_PROBLEM REQUIREMENTS_. Would you please write out each of the entries below exactly, omitting pictures?
[DATA FOR THE TASK Boundary: Start]
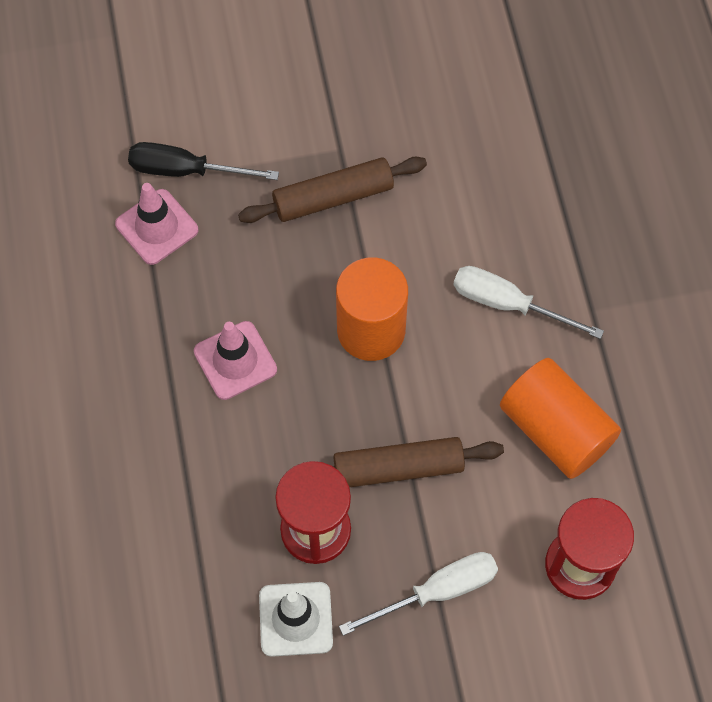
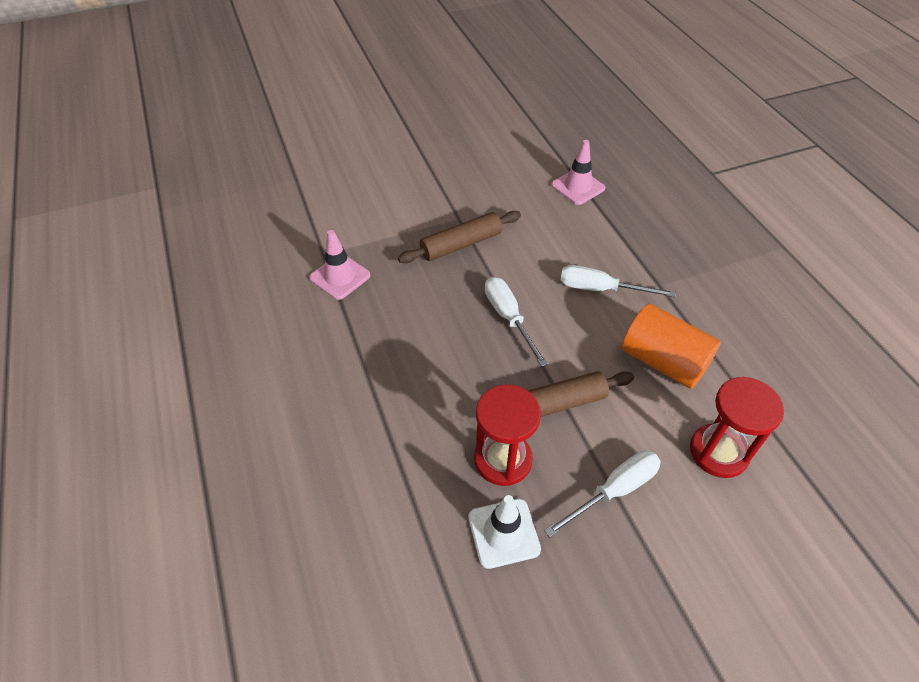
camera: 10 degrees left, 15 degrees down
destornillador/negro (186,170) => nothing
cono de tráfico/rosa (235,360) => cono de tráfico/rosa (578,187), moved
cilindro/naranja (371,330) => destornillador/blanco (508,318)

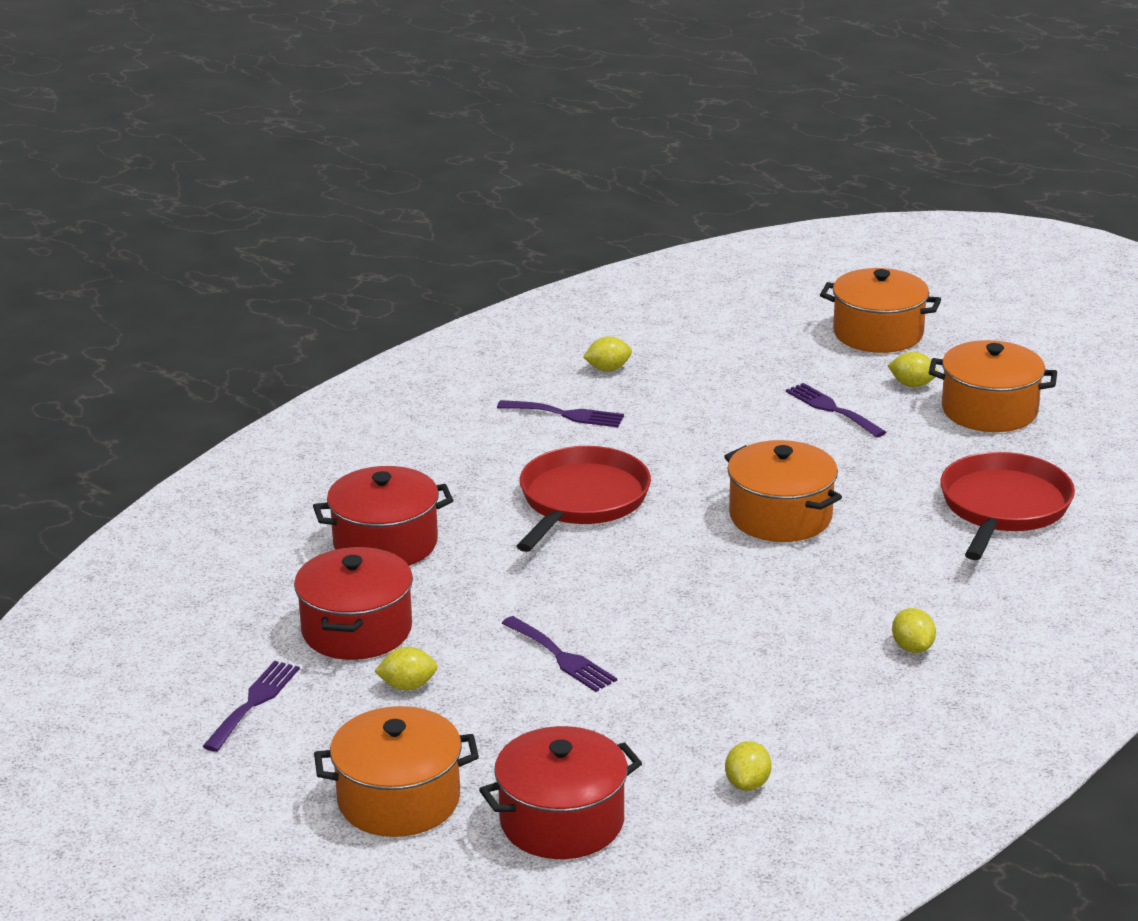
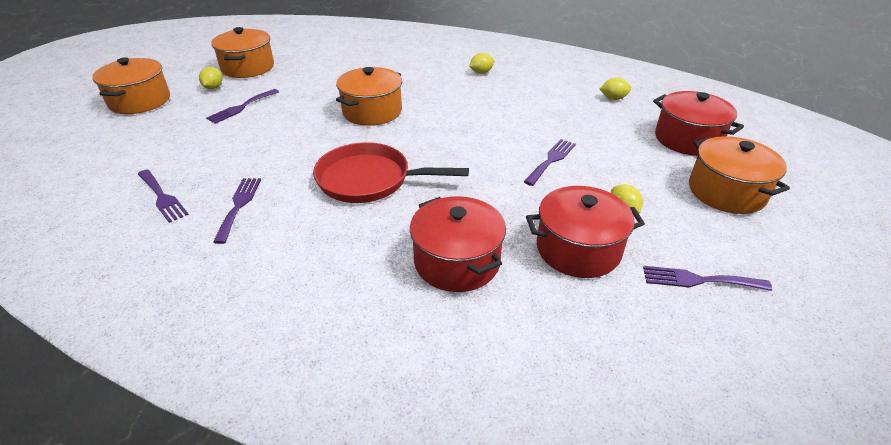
camera: 105 degrees left, 10 degrees up
limón/amarillo (608,369) => tenedor/morado (162,197)
sartén/rojo (1003,507) => nothing

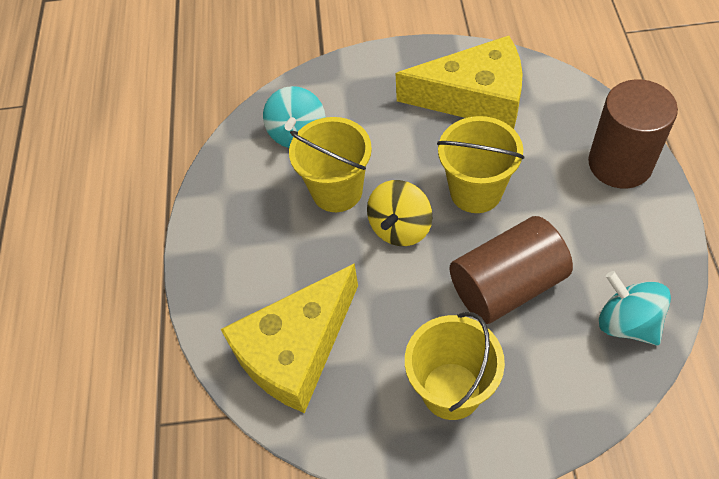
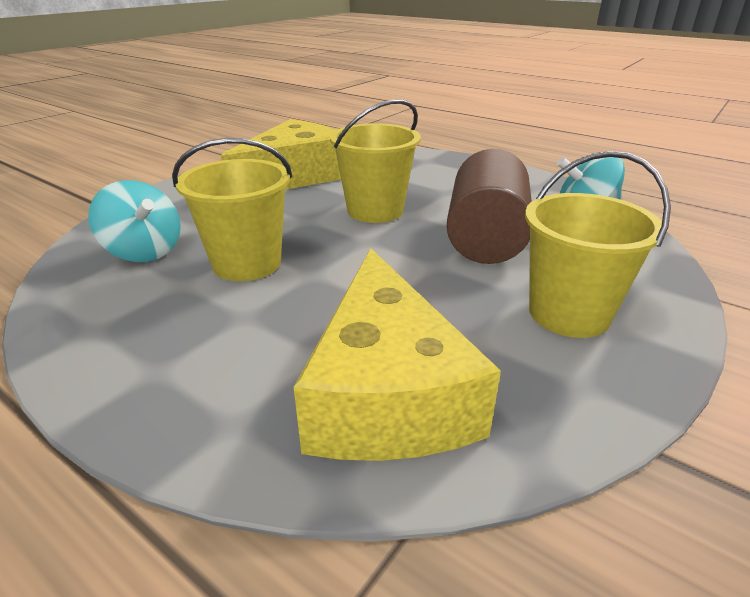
camera: 55 degrees left, 25 degrees down
peonza/amarillo (400,228) => nothing
cilindro/marrón (620,163) => nothing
[DATA FOR THE TASK Boundary: End]
_SOLUTION_.
camera: 10 degrees left, 15 degrees down
destornillador/negro (186,170) => nothing
cono de tráfico/rosa (235,360) => cono de tráfico/rosa (578,187), moved
cilindro/naranja (371,330) => destornillador/blanco (508,318)

camera: 105 degrees left, 10 degrees up
limón/amarillo (608,369) => tenedor/morado (162,197)
sartén/rojo (1003,507) => nothing

camera: 55 degrees left, 25 degrees down
peonza/amarillo (400,228) => nothing
cilindro/marrón (620,163) => nothing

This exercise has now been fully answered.